# Assignment:
Only a slice of the listing below is wanted. Retype the lines from the one containing "SOIL pin AO: GP12 -> GP28" through the one containing "TOF3 pin XSHUT: D13 -> D19", exactly, both ends included.

# Data provided:
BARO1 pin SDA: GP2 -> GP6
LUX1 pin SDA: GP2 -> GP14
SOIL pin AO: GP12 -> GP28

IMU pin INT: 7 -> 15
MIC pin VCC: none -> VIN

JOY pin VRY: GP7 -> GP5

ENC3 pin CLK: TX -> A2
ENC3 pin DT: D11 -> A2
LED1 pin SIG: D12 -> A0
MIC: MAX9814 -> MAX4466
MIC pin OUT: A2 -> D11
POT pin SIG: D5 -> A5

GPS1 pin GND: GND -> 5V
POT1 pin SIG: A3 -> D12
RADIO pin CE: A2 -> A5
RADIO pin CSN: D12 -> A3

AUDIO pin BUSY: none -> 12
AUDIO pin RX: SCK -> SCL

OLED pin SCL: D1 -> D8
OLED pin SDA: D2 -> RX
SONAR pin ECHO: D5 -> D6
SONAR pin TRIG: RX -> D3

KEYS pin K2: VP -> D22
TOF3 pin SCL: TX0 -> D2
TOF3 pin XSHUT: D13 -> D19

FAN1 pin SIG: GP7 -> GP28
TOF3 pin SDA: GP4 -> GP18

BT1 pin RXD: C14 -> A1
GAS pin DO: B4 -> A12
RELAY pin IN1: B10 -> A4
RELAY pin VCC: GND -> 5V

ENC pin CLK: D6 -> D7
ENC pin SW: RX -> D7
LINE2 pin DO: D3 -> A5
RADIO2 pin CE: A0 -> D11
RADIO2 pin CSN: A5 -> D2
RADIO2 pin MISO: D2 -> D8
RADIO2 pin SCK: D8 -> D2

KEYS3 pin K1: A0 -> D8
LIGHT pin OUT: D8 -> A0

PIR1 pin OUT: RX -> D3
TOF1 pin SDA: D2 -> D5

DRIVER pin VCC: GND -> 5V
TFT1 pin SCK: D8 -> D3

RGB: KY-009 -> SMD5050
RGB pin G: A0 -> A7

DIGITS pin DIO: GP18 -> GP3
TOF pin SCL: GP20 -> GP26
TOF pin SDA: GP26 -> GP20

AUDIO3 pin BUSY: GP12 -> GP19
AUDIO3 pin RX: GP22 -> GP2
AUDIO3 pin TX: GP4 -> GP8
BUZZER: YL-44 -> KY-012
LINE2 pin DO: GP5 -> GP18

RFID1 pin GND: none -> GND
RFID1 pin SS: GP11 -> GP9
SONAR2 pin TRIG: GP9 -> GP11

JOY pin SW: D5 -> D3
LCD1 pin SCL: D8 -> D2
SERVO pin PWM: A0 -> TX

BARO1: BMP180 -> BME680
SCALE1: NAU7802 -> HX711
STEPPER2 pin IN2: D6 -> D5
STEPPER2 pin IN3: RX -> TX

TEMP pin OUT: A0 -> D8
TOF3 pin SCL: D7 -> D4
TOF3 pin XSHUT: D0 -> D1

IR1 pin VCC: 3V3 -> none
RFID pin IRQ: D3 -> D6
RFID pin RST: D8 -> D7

# Answer to this task:
SOIL pin AO: GP12 -> GP28

IMU pin INT: 7 -> 15
MIC pin VCC: none -> VIN

JOY pin VRY: GP7 -> GP5

ENC3 pin CLK: TX -> A2
ENC3 pin DT: D11 -> A2
LED1 pin SIG: D12 -> A0
MIC: MAX9814 -> MAX4466
MIC pin OUT: A2 -> D11
POT pin SIG: D5 -> A5

GPS1 pin GND: GND -> 5V
POT1 pin SIG: A3 -> D12
RADIO pin CE: A2 -> A5
RADIO pin CSN: D12 -> A3

AUDIO pin BUSY: none -> 12
AUDIO pin RX: SCK -> SCL

OLED pin SCL: D1 -> D8
OLED pin SDA: D2 -> RX
SONAR pin ECHO: D5 -> D6
SONAR pin TRIG: RX -> D3

KEYS pin K2: VP -> D22
TOF3 pin SCL: TX0 -> D2
TOF3 pin XSHUT: D13 -> D19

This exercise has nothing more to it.